#### Problem description:
Your job is to report every line of the entries that has "cupcake".
______________________________
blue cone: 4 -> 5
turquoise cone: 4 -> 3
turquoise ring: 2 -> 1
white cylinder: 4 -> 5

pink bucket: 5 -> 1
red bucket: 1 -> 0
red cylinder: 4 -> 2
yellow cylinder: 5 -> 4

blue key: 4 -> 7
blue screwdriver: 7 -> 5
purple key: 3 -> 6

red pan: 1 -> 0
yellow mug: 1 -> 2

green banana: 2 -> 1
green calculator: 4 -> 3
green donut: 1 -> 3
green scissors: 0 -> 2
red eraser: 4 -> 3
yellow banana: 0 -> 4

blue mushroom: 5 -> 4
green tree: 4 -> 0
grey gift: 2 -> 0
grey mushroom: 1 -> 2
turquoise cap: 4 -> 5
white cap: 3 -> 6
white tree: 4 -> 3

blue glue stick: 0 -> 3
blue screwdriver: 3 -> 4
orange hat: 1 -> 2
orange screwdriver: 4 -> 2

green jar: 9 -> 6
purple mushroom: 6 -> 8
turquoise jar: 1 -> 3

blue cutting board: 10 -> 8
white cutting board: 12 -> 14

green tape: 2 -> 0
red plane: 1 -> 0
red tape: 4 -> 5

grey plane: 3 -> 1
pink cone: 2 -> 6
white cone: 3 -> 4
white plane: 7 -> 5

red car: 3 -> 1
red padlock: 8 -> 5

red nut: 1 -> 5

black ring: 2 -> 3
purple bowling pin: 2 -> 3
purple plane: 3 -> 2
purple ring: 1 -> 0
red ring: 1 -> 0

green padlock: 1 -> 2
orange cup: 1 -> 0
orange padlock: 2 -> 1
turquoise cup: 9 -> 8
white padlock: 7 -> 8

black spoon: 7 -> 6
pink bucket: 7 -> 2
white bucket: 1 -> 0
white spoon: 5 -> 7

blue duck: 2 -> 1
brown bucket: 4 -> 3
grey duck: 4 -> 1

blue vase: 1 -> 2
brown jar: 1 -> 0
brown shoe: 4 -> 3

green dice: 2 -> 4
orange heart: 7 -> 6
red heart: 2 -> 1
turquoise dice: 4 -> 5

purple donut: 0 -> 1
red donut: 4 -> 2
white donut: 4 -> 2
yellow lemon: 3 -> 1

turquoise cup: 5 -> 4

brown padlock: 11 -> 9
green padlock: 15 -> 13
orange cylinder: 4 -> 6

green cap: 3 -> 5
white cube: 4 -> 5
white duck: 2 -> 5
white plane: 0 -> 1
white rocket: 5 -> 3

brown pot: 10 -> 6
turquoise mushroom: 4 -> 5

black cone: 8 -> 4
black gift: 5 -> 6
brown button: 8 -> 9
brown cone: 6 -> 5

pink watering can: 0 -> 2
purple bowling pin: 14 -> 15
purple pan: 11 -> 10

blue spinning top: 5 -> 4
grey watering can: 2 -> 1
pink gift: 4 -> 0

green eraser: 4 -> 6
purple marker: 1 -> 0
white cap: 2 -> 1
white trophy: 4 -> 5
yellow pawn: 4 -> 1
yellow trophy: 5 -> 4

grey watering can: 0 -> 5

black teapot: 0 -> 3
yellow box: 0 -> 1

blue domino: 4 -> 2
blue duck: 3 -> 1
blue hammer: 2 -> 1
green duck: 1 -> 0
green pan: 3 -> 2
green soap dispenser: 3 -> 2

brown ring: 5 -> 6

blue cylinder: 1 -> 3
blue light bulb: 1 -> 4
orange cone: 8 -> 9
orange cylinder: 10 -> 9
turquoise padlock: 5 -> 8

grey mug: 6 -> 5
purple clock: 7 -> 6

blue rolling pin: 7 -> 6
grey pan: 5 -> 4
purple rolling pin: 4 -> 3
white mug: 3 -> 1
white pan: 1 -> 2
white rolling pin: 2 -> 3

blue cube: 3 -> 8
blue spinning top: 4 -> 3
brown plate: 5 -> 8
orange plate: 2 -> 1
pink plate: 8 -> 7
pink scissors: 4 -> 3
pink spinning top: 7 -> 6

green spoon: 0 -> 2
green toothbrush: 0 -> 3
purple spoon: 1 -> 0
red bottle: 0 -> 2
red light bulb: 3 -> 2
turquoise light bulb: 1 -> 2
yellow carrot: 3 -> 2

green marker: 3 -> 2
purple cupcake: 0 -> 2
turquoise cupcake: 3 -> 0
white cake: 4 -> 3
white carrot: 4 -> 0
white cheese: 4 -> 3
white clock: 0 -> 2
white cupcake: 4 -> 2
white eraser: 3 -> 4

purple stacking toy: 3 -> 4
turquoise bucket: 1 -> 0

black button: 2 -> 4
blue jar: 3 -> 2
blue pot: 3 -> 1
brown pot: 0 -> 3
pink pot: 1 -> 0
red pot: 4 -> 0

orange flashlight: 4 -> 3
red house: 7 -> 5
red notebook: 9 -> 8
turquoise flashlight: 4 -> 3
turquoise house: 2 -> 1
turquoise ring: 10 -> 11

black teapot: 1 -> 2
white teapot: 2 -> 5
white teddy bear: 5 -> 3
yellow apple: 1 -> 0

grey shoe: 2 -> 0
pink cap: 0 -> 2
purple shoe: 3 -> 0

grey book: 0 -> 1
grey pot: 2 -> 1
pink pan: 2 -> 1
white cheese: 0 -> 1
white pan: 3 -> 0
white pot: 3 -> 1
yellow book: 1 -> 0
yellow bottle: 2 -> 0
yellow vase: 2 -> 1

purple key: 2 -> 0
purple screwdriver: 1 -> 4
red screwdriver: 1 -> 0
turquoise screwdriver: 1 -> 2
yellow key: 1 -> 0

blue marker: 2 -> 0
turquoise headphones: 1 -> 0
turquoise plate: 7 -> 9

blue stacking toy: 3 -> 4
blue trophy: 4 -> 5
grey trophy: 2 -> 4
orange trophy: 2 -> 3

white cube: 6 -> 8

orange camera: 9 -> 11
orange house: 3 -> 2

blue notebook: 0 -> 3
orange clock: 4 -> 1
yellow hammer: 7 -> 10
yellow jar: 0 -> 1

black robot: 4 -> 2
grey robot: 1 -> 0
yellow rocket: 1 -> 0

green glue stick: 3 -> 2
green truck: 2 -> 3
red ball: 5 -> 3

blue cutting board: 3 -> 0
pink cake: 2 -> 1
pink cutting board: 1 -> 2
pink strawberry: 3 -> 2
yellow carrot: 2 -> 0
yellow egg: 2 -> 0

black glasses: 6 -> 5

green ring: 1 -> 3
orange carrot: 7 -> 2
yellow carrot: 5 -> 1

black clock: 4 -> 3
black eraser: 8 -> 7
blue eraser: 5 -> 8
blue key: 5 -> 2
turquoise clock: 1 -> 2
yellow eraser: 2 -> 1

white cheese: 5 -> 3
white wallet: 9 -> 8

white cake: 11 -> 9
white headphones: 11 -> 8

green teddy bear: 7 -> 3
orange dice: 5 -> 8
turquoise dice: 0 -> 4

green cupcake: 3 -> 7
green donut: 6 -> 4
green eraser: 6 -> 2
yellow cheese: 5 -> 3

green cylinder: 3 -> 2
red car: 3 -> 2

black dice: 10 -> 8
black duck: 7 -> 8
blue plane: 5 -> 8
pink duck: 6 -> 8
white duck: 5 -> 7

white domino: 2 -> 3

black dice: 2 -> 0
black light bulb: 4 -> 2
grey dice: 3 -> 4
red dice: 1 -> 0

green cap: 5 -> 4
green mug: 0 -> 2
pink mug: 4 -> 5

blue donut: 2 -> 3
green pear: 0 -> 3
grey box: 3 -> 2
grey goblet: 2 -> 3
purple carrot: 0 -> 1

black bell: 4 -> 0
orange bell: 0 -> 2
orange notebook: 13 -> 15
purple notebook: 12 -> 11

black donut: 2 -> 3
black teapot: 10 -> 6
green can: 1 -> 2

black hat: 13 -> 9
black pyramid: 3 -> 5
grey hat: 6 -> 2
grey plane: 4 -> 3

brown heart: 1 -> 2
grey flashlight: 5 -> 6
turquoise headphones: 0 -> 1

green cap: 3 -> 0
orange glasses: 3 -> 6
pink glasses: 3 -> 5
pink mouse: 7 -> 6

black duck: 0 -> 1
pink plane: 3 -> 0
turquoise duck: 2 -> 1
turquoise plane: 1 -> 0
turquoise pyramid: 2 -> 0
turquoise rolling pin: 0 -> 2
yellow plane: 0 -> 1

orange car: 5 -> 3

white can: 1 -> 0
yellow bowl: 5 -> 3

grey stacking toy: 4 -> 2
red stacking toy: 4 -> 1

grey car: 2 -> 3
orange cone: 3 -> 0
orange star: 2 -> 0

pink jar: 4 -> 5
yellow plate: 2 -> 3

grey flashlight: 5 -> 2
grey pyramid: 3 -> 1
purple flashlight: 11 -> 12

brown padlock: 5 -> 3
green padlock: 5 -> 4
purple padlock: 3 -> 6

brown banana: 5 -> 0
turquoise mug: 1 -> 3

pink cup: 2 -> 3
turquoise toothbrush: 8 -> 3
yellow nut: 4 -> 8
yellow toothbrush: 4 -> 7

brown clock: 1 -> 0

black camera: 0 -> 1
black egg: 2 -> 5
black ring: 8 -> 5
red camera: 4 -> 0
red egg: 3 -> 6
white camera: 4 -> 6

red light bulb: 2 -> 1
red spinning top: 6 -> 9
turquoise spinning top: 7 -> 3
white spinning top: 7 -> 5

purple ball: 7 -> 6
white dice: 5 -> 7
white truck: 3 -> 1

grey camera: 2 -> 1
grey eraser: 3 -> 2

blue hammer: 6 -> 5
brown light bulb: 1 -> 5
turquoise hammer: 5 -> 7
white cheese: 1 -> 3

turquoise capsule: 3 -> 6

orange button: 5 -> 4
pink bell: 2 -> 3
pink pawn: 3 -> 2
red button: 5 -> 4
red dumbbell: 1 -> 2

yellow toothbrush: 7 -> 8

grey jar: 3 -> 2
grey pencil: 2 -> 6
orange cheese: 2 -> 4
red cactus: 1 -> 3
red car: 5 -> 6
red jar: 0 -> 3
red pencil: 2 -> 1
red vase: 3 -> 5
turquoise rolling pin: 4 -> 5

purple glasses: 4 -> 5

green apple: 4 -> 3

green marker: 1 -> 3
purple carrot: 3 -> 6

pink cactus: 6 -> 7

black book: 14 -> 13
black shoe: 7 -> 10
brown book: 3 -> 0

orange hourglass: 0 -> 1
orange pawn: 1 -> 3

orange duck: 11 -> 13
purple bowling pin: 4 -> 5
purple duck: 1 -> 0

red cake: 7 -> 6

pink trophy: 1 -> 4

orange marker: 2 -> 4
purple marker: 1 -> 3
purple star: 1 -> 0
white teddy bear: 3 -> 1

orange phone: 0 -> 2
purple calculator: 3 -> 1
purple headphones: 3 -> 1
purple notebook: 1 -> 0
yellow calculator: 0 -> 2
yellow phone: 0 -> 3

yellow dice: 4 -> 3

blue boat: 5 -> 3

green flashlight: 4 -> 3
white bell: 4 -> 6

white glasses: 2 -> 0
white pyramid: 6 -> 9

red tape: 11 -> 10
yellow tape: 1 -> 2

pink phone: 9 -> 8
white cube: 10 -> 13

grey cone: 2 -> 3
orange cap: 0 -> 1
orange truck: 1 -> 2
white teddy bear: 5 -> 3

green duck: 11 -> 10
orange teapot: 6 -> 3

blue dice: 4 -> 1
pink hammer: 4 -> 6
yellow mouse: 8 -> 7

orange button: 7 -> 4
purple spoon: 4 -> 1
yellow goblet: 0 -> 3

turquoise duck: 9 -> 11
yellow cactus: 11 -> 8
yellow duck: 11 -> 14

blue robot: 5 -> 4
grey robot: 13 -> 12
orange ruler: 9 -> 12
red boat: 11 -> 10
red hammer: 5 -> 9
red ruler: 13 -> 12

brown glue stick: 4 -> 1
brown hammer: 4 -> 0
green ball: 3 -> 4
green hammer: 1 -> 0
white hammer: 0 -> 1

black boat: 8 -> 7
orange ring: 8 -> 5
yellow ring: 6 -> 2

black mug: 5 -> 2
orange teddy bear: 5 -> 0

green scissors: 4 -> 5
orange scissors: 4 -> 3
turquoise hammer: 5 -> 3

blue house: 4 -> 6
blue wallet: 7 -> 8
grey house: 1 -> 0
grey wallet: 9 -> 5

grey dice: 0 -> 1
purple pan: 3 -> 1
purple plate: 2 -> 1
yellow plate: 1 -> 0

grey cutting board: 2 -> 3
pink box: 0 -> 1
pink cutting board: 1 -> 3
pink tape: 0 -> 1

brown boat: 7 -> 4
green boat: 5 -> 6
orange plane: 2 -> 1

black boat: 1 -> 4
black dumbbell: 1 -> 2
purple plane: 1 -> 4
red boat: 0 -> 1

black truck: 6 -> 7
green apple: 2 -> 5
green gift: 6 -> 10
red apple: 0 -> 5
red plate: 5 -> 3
______________________________
#### Task solution:
purple cupcake: 0 -> 2
turquoise cupcake: 3 -> 0
white cupcake: 4 -> 2
green cupcake: 3 -> 7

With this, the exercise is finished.